Exclude the pictures, then copy all remaining records exactly.

[Spatial reasoning data]
'''

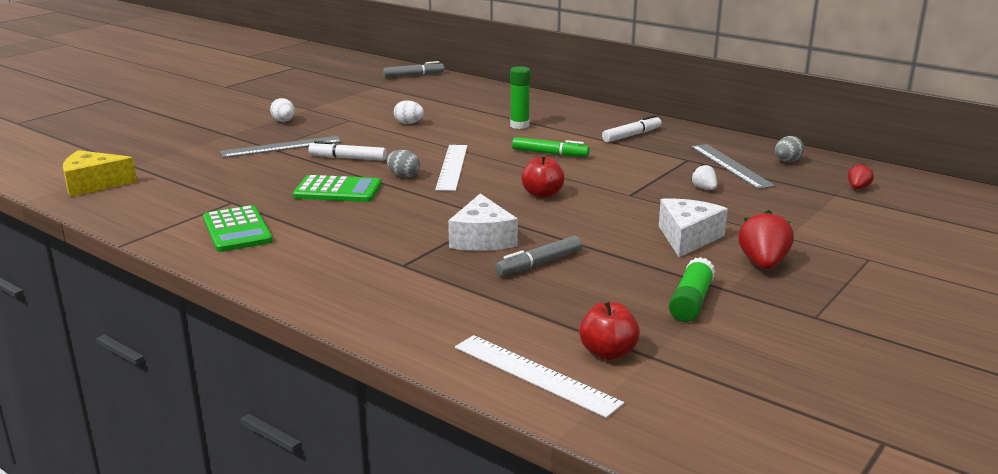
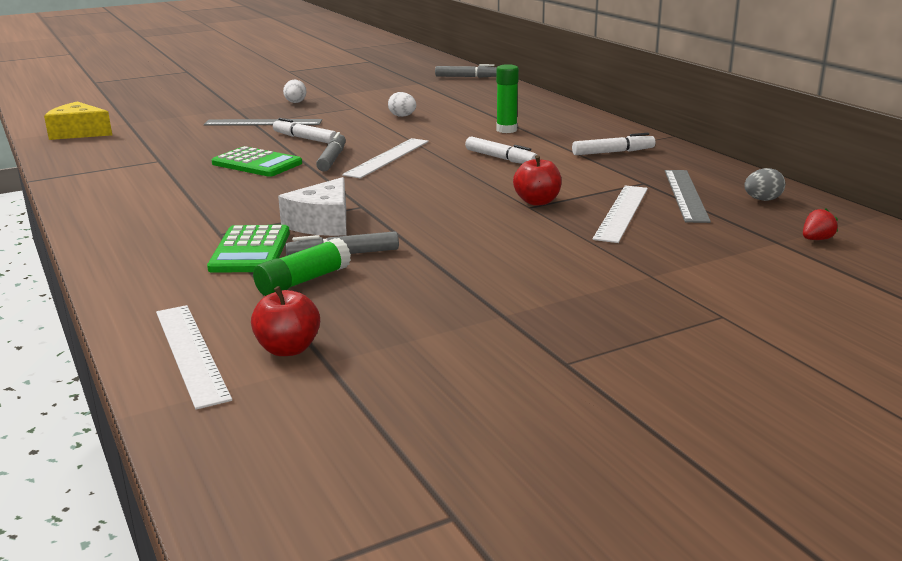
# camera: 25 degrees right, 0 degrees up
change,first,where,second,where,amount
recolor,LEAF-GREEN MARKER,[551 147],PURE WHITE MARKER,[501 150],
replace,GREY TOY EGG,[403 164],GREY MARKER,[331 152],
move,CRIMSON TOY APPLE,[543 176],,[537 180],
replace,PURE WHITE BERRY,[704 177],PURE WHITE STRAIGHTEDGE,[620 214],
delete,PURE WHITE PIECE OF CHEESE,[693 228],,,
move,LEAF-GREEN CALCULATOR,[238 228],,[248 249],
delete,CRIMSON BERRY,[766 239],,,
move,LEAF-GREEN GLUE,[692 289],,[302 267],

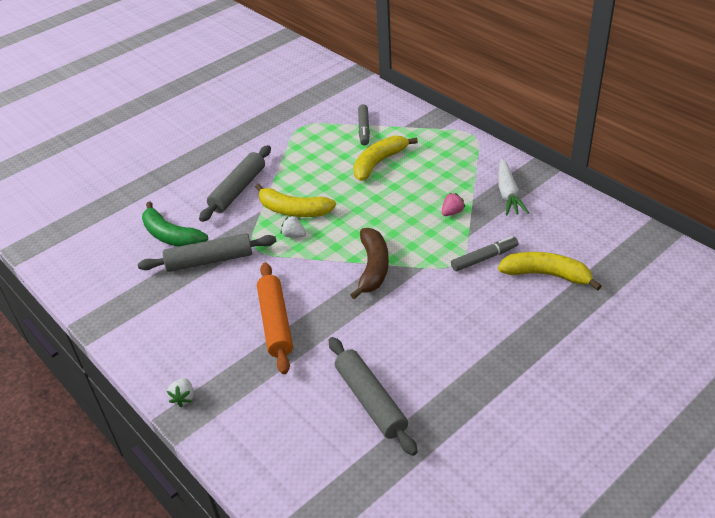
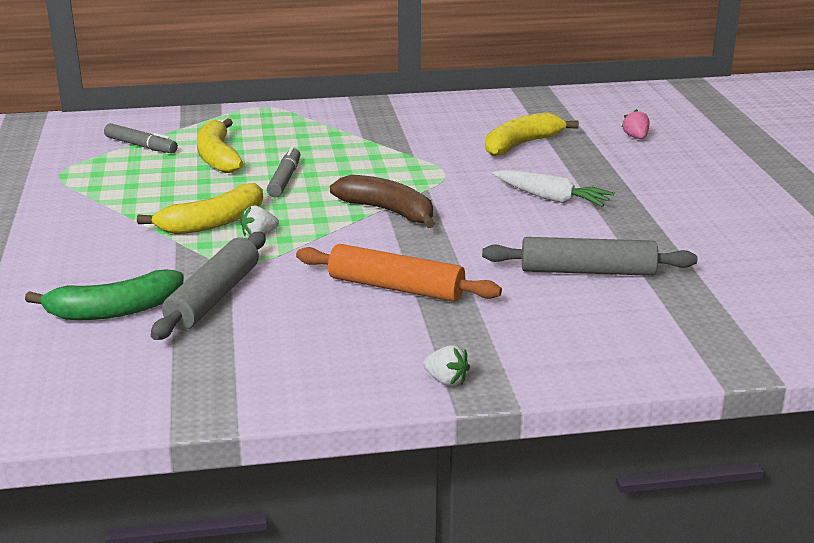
# camera: 60 degrees left, 15 degrees down
change,first,where,second,where,amount
delete,GREY ROLLING PIN,[235 183],,,
move,PURE WHITE TOY CARROT,[513 187],,[553 188],
move,ROSE-PINK BERRY,[453 204],,[635 124],
move,GREY MARKER,[484 253],,[284 171],

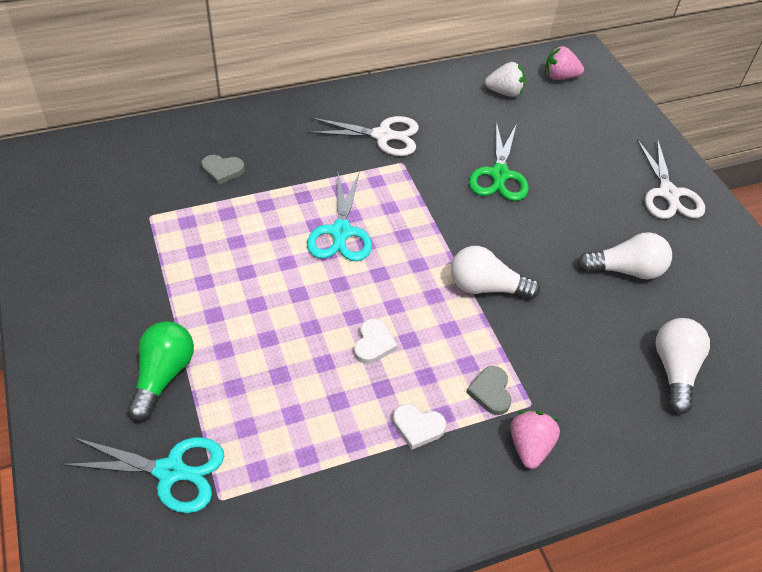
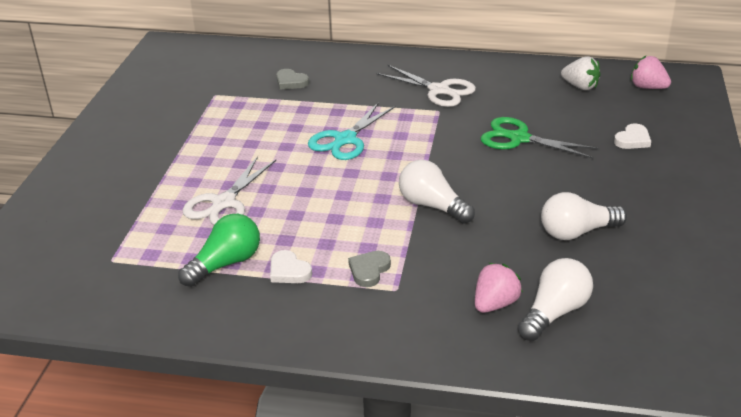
# camera: 35 degrees right, 15 degrees down
change,first,where,second,where,amount
rotate,LEAF-GREEN PAIR OF SCISSORS,[499 161],,[540 138],75 degrees clockwise
move,PURE WHITE PAIR OF SCISSORS,[671 178],,[229 190],
rotate,PURE WHITE LIGHTBULB,[625 255],,[584 216],135 degrees clockwise
move,PURE WHITE LOVE HEART,[376 341],,[632 136],
move,LEAF-GREEN LIGHTBULB,[160 371],,[219 250],
move,ROSE-PINK BERRY,[535 440],,[499 288],
delete,TURQUOISE PAIR OF SCISSORS,[142 475],,,

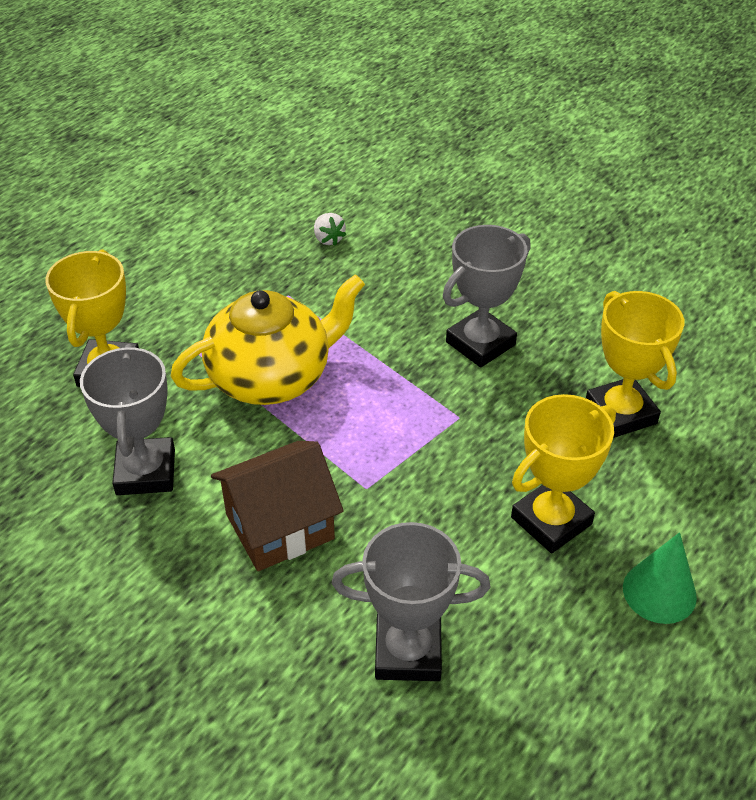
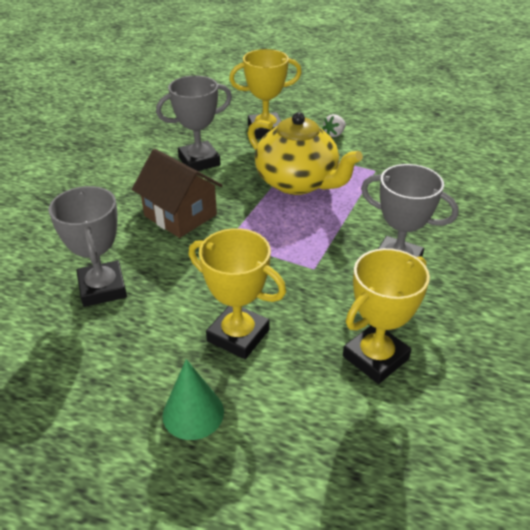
# camera: 70 degrees right, 5 degrees down
change,first,where,second,where,amount
move,PURE WHITE BERRY,[330 229],,[334 125],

'''

Your response.
# camera: 25 degrees right, 0 degrees up
change,first,where,second,where,amount
recolor,LEAF-GREEN MARKER,[551 147],PURE WHITE MARKER,[501 150],
replace,GREY TOY EGG,[403 164],GREY MARKER,[331 152],
move,CRIMSON TOY APPLE,[543 176],,[537 180],
replace,PURE WHITE BERRY,[704 177],PURE WHITE STRAIGHTEDGE,[620 214],
delete,PURE WHITE PIECE OF CHEESE,[693 228],,,
move,LEAF-GREEN CALCULATOR,[238 228],,[248 249],
delete,CRIMSON BERRY,[766 239],,,
move,LEAF-GREEN GLUE,[692 289],,[302 267],

# camera: 60 degrees left, 15 degrees down
change,first,where,second,where,amount
delete,GREY ROLLING PIN,[235 183],,,
move,PURE WHITE TOY CARROT,[513 187],,[553 188],
move,ROSE-PINK BERRY,[453 204],,[635 124],
move,GREY MARKER,[484 253],,[284 171],

# camera: 35 degrees right, 15 degrees down
change,first,where,second,where,amount
rotate,LEAF-GREEN PAIR OF SCISSORS,[499 161],,[540 138],75 degrees clockwise
move,PURE WHITE PAIR OF SCISSORS,[671 178],,[229 190],
rotate,PURE WHITE LIGHTBULB,[625 255],,[584 216],135 degrees clockwise
move,PURE WHITE LOVE HEART,[376 341],,[632 136],
move,LEAF-GREEN LIGHTBULB,[160 371],,[219 250],
move,ROSE-PINK BERRY,[535 440],,[499 288],
delete,TURQUOISE PAIR OF SCISSORS,[142 475],,,

# camera: 70 degrees right, 5 degrees down
change,first,where,second,where,amount
move,PURE WHITE BERRY,[330 229],,[334 125],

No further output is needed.